ЧТО СДЕЛАТЬ
Перепишите все записи, заменив «center» на «middle» и оставив остальное без изменений. Изображения в ответ не включайте.

(Сохранённые записи)
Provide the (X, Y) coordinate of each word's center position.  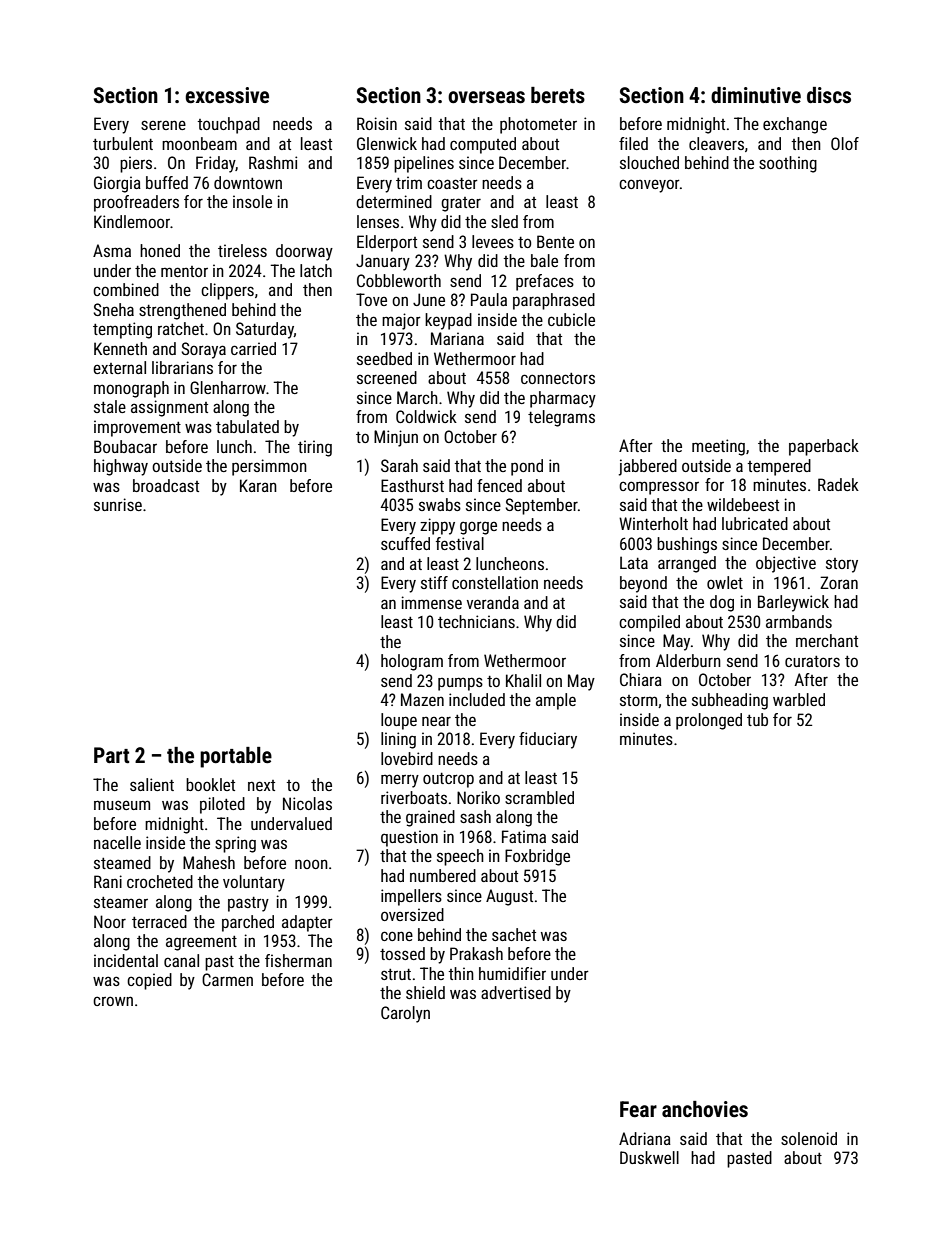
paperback (824, 447)
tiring (315, 448)
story (842, 565)
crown (113, 1001)
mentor (184, 271)
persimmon (269, 467)
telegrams (561, 418)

РЕШЕНИЕ ЗАДАНИЯ
Provide the (X, Y) coordinate of each word's middle position.  
paperback (824, 447)
tiring (315, 448)
story (842, 565)
crown (113, 1001)
mentor (184, 271)
persimmon (269, 467)
telegrams (561, 418)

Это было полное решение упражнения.